Assignment:
In the listing below, how many lines hold "OPTO"? Give the number only.

Given records:
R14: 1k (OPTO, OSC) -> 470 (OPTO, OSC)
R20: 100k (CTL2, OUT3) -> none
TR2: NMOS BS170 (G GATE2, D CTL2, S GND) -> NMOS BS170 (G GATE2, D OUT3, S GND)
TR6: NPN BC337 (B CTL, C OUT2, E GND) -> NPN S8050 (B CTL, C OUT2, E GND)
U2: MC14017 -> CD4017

==

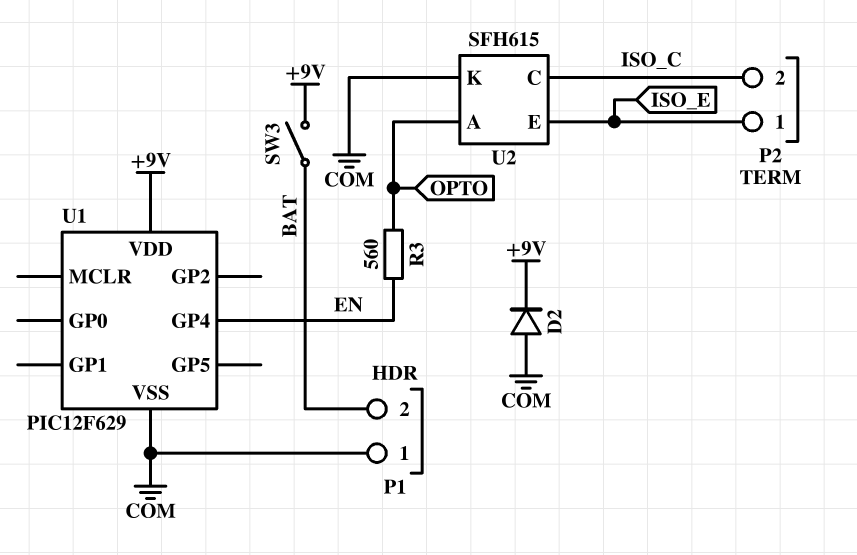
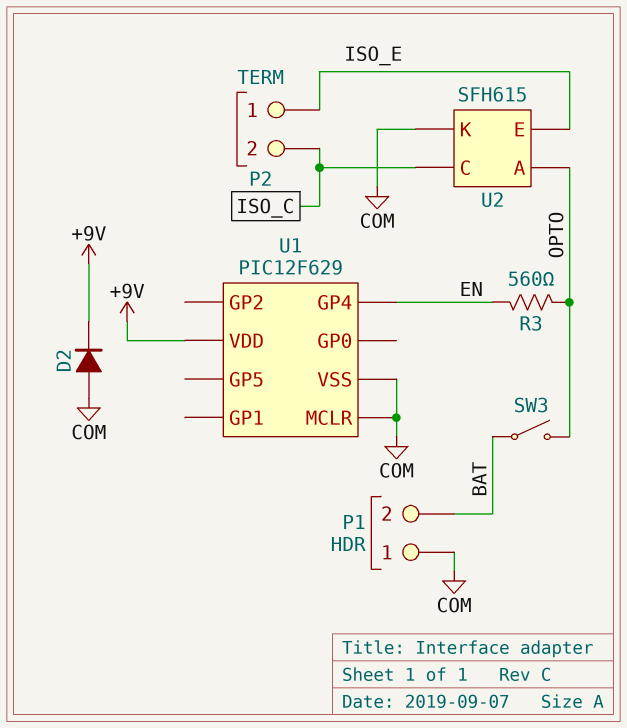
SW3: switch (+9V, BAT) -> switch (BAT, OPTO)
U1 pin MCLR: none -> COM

* * *

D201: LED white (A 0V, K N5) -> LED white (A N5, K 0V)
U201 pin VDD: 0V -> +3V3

Exercise output:
2